[WORK REQUEST] Repeat the records. Match each character exactly.
++++++++++
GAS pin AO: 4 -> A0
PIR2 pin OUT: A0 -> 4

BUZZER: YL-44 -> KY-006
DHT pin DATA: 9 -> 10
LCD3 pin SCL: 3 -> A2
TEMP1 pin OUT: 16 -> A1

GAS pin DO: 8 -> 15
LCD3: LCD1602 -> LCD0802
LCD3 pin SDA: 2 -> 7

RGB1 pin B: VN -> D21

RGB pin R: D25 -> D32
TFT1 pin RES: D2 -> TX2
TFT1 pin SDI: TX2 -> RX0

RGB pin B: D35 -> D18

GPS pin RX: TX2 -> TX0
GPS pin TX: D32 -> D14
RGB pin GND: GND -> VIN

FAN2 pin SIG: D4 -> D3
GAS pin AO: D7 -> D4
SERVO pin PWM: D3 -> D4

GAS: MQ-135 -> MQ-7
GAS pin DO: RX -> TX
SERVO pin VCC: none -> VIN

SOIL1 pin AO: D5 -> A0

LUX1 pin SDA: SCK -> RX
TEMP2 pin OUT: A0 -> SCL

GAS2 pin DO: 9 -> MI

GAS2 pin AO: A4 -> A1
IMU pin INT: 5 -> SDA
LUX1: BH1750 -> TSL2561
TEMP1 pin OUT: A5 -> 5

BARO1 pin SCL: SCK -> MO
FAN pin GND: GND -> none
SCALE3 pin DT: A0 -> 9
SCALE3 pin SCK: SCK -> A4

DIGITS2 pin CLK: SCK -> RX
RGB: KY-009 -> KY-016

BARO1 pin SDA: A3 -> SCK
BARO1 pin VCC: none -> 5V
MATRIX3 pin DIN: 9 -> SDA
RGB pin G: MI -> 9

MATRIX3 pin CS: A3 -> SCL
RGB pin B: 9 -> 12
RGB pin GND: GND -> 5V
++++++++++
[EXERCISE ANSWER]
GAS pin AO: 4 -> A0
PIR2 pin OUT: A0 -> 4

BUZZER: YL-44 -> KY-006
DHT pin DATA: 9 -> 10
LCD3 pin SCL: 3 -> A2
TEMP1 pin OUT: 16 -> A1

GAS pin DO: 8 -> 15
LCD3: LCD1602 -> LCD0802
LCD3 pin SDA: 2 -> 7

RGB1 pin B: VN -> D21

RGB pin R: D25 -> D32
TFT1 pin RES: D2 -> TX2
TFT1 pin SDI: TX2 -> RX0

RGB pin B: D35 -> D18

GPS pin RX: TX2 -> TX0
GPS pin TX: D32 -> D14
RGB pin GND: GND -> VIN

FAN2 pin SIG: D4 -> D3
GAS pin AO: D7 -> D4
SERVO pin PWM: D3 -> D4

GAS: MQ-135 -> MQ-7
GAS pin DO: RX -> TX
SERVO pin VCC: none -> VIN

SOIL1 pin AO: D5 -> A0

LUX1 pin SDA: SCK -> RX
TEMP2 pin OUT: A0 -> SCL

GAS2 pin DO: 9 -> MI

GAS2 pin AO: A4 -> A1
IMU pin INT: 5 -> SDA
LUX1: BH1750 -> TSL2561
TEMP1 pin OUT: A5 -> 5

BARO1 pin SCL: SCK -> MO
FAN pin GND: GND -> none
SCALE3 pin DT: A0 -> 9
SCALE3 pin SCK: SCK -> A4

DIGITS2 pin CLK: SCK -> RX
RGB: KY-009 -> KY-016

BARO1 pin SDA: A3 -> SCK
BARO1 pin VCC: none -> 5V
MATRIX3 pin DIN: 9 -> SDA
RGB pin G: MI -> 9

MATRIX3 pin CS: A3 -> SCL
RGB pin B: 9 -> 12
RGB pin GND: GND -> 5V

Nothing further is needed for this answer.